# What the exercise asks
Each record should be given again exactly, and any picture in it left out.

━━━━━━━━━━━━━━━━━━━━

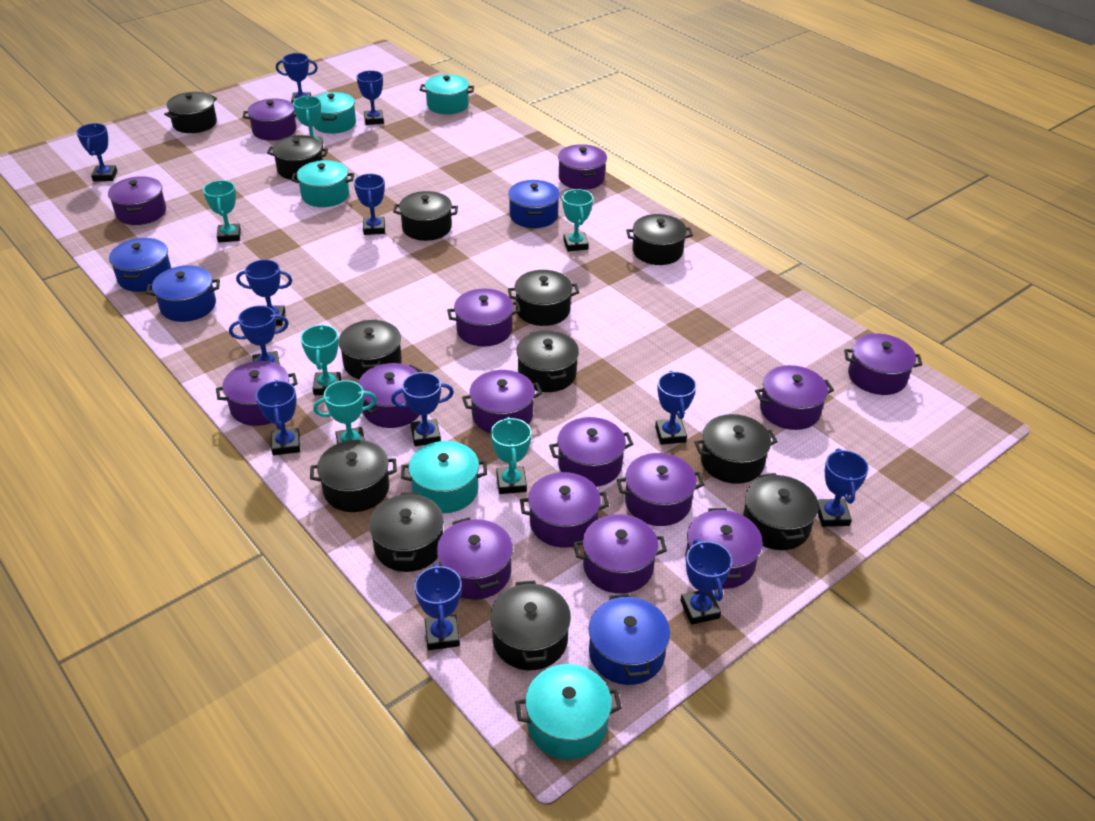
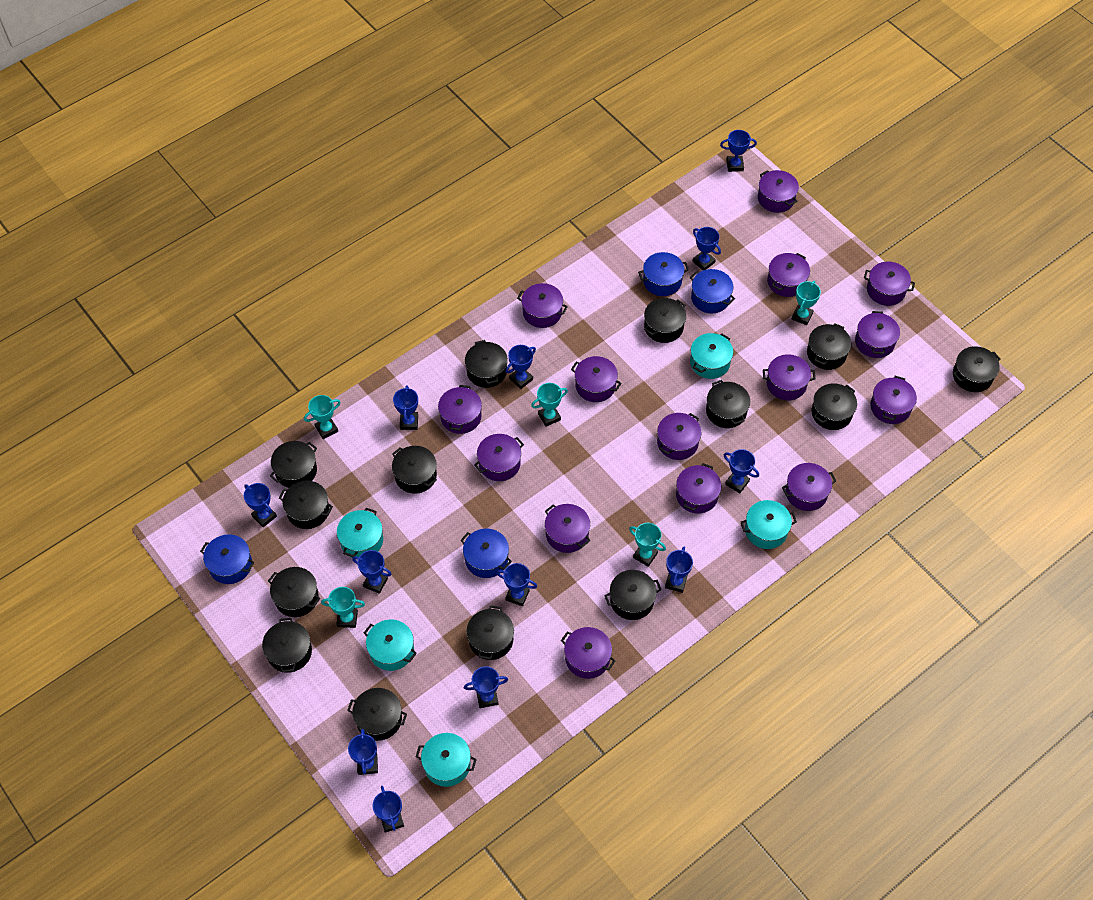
black pot: 12 -> 14
turquoise trophy: 6 -> 5

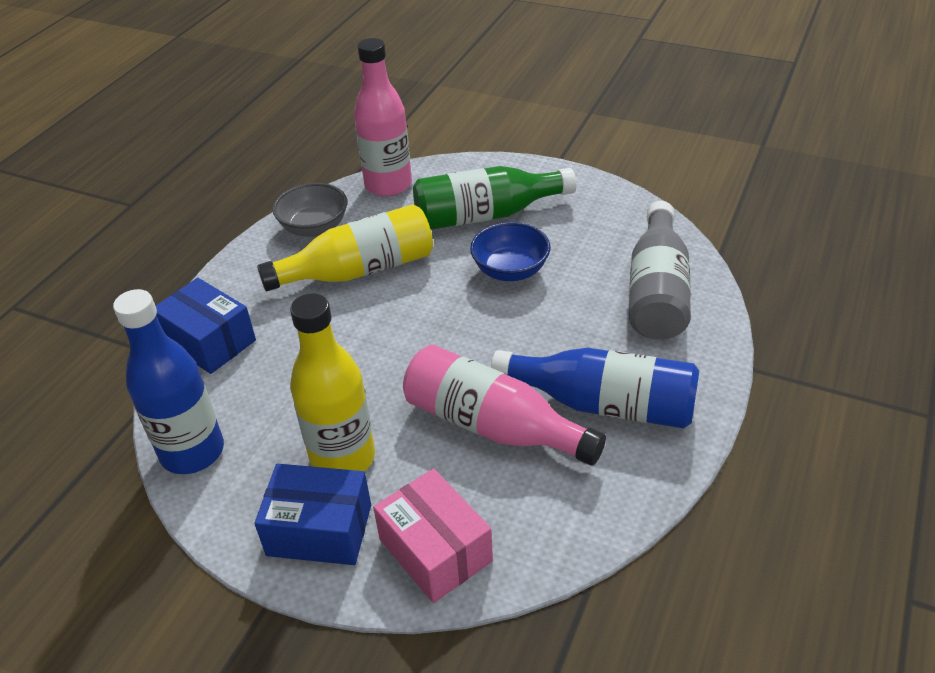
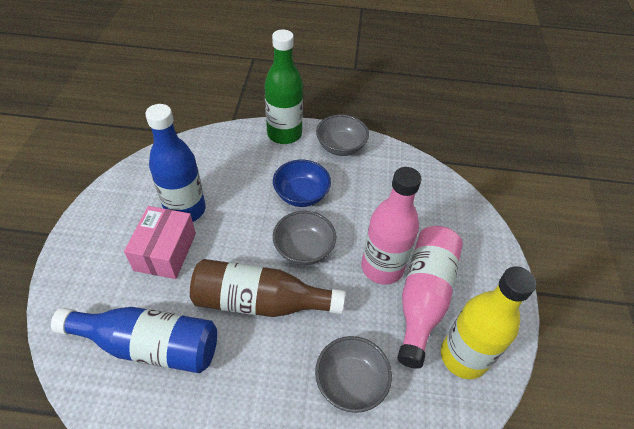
blue box: 2 -> 0
brown bottle: 0 -> 1
grey bottle: 1 -> 0
grey bowl: 1 -> 3
yellow bottle: 2 -> 1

━━━━━━━━━━━━━━━━━━━━

# Response to the task
black pot: 12 -> 14
turquoise trophy: 6 -> 5

blue box: 2 -> 0
brown bottle: 0 -> 1
grey bottle: 1 -> 0
grey bowl: 1 -> 3
yellow bottle: 2 -> 1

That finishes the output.